* **WHAT THE TASK REQUIRES**
Reproduce the data verbatim, from its first line through the line containing "black semicircle: moved 1 px left, 1 px down;", both included.

* **THE INPUT**
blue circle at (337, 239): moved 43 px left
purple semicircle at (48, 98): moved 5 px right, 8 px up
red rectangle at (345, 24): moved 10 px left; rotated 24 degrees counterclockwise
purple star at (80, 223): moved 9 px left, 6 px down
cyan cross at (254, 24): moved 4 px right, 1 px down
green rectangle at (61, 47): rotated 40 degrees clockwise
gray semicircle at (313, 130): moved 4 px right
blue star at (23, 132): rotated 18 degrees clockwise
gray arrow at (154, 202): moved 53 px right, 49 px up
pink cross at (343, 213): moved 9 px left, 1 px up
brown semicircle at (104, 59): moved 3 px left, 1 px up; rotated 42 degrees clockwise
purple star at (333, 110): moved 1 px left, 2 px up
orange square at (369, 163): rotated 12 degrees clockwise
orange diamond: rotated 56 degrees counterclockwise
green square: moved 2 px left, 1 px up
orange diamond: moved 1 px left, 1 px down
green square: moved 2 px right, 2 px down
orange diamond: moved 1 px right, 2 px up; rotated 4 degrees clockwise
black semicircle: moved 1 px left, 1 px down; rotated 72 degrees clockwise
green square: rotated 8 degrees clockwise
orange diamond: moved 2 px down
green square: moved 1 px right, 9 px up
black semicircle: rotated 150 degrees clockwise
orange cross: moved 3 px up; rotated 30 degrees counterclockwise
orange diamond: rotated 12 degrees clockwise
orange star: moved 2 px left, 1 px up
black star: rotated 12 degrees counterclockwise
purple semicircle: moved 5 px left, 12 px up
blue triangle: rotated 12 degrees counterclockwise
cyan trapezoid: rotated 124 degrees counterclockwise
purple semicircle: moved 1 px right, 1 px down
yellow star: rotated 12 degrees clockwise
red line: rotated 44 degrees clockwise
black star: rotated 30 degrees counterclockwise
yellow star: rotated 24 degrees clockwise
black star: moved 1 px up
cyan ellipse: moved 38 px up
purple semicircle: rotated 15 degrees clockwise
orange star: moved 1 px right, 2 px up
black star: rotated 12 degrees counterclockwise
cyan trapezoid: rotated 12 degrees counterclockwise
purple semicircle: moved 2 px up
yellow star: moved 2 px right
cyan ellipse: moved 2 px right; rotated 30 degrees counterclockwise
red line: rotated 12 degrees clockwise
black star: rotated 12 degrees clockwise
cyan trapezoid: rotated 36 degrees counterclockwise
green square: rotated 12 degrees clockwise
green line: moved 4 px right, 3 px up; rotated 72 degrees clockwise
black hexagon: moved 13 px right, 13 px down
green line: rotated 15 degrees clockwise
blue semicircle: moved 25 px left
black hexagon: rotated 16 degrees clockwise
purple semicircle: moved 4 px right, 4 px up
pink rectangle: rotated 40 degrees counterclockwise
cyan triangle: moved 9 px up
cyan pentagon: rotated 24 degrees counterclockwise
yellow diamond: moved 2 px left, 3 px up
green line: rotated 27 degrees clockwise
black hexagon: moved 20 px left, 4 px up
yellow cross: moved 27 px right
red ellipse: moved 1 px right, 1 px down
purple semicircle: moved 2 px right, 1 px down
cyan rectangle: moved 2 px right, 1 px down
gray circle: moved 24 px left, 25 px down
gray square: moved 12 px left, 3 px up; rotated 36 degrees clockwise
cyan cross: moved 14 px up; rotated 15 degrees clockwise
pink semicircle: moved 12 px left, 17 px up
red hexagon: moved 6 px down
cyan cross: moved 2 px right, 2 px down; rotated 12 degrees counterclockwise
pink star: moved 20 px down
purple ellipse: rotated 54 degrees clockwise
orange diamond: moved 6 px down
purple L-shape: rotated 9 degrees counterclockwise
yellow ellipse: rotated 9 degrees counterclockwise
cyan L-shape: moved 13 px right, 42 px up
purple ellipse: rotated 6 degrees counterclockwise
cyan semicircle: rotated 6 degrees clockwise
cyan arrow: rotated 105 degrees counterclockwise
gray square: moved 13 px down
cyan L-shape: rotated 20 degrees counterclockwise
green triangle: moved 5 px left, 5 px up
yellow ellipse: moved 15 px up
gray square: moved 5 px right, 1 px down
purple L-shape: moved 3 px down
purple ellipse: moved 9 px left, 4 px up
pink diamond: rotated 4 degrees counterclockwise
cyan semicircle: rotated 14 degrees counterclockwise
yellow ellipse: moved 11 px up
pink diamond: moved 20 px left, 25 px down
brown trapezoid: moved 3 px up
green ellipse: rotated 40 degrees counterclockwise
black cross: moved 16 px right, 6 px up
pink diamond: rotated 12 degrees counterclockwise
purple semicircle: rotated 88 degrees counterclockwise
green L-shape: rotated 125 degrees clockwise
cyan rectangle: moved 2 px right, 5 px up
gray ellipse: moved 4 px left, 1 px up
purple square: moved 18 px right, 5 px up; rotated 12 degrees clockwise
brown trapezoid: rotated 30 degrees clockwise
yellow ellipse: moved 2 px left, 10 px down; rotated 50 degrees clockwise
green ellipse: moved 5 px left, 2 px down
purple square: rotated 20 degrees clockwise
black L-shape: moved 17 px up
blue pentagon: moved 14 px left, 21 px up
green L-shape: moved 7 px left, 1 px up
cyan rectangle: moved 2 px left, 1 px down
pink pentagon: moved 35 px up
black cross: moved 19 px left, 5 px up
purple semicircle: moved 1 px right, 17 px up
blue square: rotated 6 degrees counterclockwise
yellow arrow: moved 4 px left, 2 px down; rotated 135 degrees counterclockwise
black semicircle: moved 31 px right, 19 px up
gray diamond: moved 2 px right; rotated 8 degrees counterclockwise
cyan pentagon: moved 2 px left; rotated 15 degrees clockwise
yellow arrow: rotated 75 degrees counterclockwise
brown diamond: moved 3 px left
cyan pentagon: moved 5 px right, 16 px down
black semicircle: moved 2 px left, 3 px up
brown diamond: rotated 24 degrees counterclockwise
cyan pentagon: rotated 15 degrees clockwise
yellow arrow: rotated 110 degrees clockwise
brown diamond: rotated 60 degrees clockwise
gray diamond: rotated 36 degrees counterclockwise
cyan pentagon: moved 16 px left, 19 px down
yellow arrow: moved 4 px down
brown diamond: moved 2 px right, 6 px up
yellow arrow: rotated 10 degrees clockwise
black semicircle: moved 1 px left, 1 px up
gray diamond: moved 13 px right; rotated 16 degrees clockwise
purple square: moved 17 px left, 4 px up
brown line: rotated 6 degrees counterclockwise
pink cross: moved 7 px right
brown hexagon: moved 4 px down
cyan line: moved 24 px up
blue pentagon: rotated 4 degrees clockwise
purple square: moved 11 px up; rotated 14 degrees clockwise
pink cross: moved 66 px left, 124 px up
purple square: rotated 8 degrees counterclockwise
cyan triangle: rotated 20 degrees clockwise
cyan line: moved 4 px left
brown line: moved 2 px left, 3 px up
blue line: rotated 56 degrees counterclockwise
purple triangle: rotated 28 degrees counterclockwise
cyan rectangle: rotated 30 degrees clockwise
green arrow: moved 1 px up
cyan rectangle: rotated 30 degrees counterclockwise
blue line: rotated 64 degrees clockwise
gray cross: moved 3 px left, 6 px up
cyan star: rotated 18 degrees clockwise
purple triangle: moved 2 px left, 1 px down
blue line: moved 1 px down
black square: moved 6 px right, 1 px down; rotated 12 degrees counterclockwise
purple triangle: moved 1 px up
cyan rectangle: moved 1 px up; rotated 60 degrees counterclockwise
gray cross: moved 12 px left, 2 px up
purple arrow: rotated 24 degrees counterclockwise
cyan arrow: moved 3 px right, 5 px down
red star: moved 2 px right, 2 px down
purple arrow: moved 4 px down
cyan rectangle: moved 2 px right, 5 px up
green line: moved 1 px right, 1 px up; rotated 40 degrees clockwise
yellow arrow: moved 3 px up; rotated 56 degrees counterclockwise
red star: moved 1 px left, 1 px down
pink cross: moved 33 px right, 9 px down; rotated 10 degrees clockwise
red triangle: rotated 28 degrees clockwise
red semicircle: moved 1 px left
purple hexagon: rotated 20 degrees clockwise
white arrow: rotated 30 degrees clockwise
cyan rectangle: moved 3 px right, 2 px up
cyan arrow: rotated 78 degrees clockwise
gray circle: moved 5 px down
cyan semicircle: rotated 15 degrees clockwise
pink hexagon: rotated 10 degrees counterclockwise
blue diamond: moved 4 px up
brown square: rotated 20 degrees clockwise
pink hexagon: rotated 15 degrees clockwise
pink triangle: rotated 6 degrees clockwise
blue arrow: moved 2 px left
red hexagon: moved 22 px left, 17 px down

* **RESULT OF THIS TASK**
blue circle at (337, 239): moved 43 px left
purple semicircle at (48, 98): moved 5 px right, 8 px up
red rectangle at (345, 24): moved 10 px left; rotated 24 degrees counterclockwise
purple star at (80, 223): moved 9 px left, 6 px down
cyan cross at (254, 24): moved 4 px right, 1 px down
green rectangle at (61, 47): rotated 40 degrees clockwise
gray semicircle at (313, 130): moved 4 px right
blue star at (23, 132): rotated 18 degrees clockwise
gray arrow at (154, 202): moved 53 px right, 49 px up
pink cross at (343, 213): moved 9 px left, 1 px up
brown semicircle at (104, 59): moved 3 px left, 1 px up; rotated 42 degrees clockwise
purple star at (333, 110): moved 1 px left, 2 px up
orange square at (369, 163): rotated 12 degrees clockwise
orange diamond: rotated 56 degrees counterclockwise
green square: moved 2 px left, 1 px up
orange diamond: moved 1 px left, 1 px down
green square: moved 2 px right, 2 px down
orange diamond: moved 1 px right, 2 px up; rotated 4 degrees clockwise
black semicircle: moved 1 px left, 1 px down; rotated 72 degrees clockwise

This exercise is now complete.